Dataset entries

::::

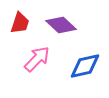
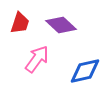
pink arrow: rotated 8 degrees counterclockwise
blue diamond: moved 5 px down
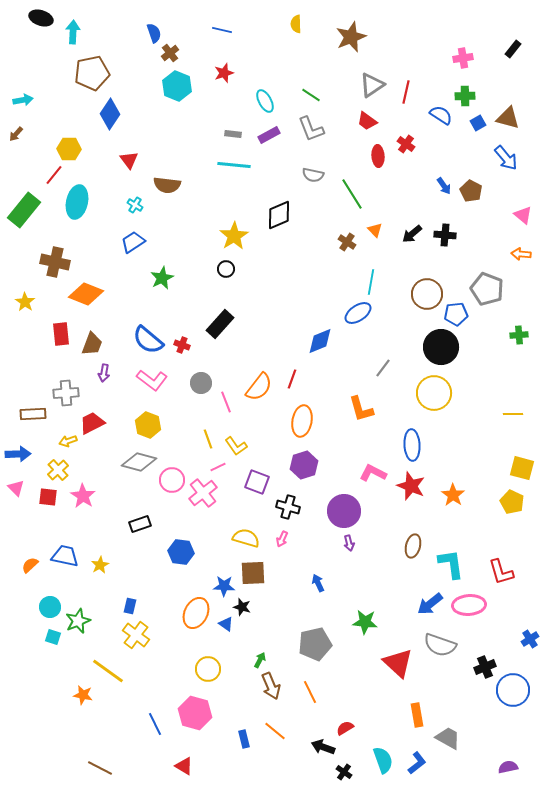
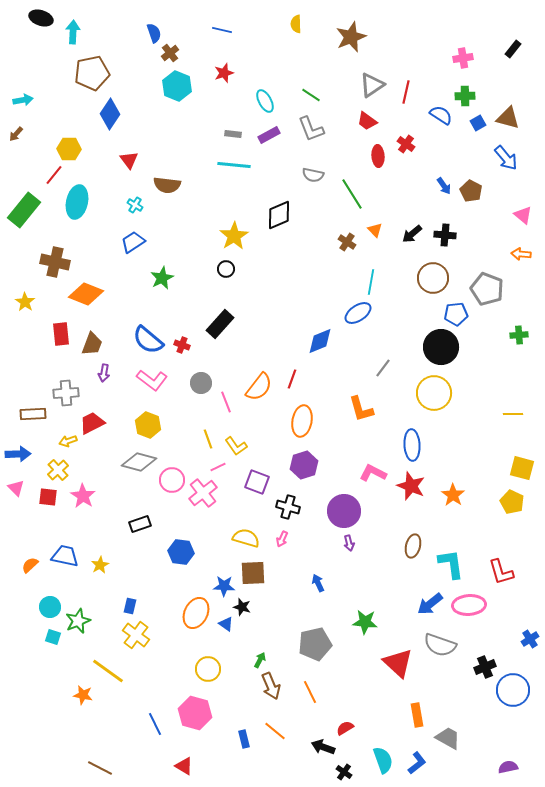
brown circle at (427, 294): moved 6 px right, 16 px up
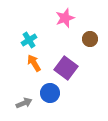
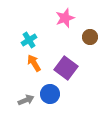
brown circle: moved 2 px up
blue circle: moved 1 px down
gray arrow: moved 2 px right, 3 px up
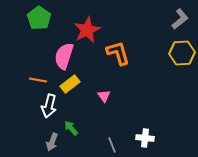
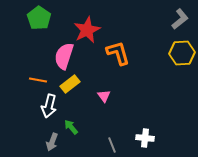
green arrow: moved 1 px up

::::

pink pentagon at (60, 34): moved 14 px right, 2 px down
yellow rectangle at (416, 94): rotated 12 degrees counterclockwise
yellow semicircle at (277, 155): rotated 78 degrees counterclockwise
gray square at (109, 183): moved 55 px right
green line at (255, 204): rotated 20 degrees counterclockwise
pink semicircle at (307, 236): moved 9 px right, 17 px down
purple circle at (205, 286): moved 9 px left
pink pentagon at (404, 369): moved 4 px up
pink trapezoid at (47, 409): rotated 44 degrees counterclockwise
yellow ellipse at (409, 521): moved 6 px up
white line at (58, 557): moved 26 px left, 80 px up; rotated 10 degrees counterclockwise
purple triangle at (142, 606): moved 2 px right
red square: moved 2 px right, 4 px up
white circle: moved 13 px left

::::

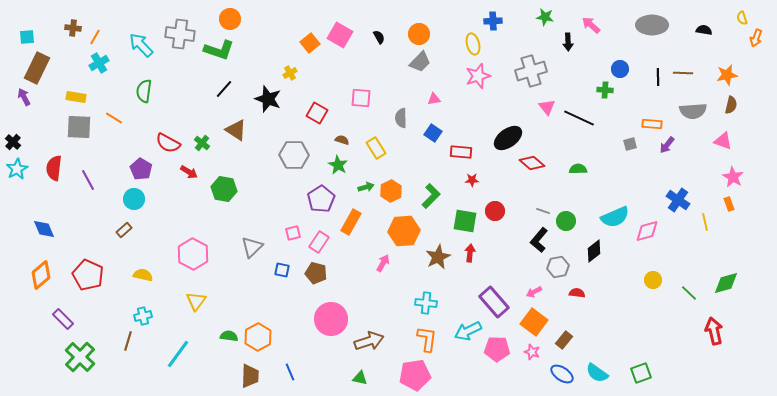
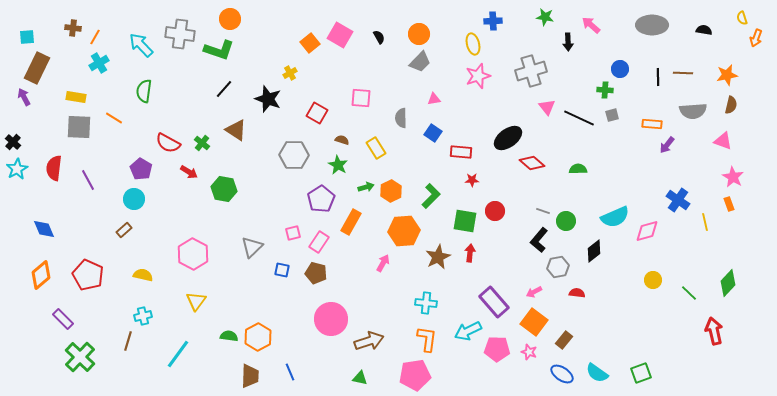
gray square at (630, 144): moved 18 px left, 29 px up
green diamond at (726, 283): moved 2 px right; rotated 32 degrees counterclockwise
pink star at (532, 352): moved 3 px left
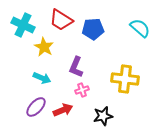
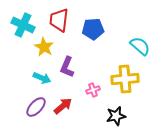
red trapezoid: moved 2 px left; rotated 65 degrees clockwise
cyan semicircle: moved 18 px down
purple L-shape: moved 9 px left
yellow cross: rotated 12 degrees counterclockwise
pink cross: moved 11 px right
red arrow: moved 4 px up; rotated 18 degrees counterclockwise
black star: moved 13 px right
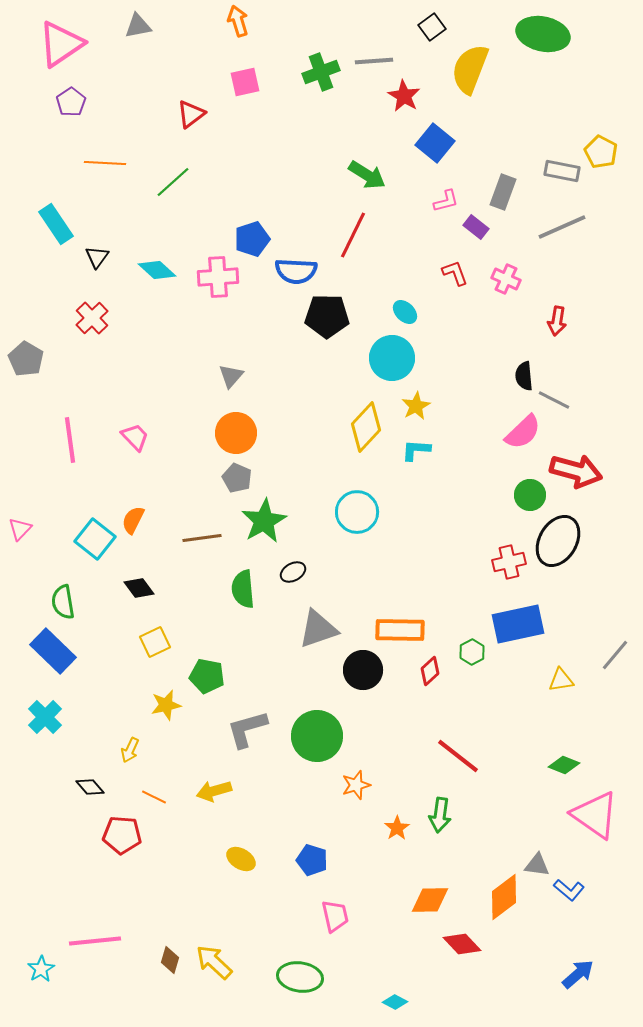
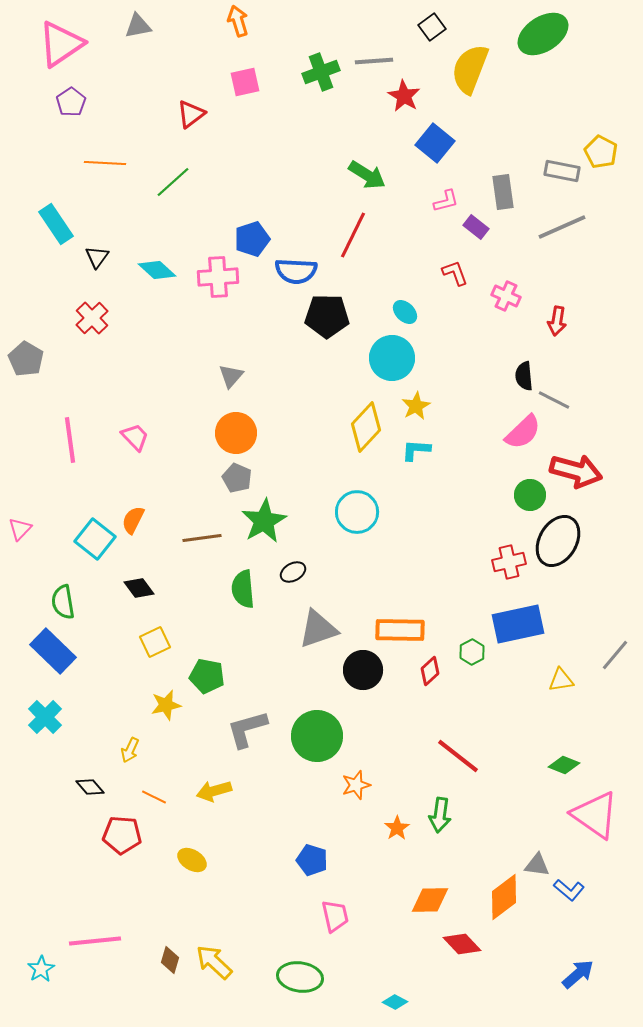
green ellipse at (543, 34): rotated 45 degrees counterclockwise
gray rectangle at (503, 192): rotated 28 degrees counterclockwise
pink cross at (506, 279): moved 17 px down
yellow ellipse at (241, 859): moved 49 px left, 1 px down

::::

Task item:
Retype the lines above exactly as they appear, from the line containing "gray square at (630, 144): moved" through the line containing "pink cross: moved 11 px right", and leave out any pictures.

Result for this task:
gray square at (630, 144): moved 18 px left, 29 px up
green diamond at (726, 283): moved 2 px right; rotated 32 degrees counterclockwise
pink star at (532, 352): moved 3 px left
red trapezoid: moved 2 px left; rotated 65 degrees clockwise
cyan semicircle: moved 18 px down
purple L-shape: moved 9 px left
yellow cross: rotated 12 degrees counterclockwise
pink cross: moved 11 px right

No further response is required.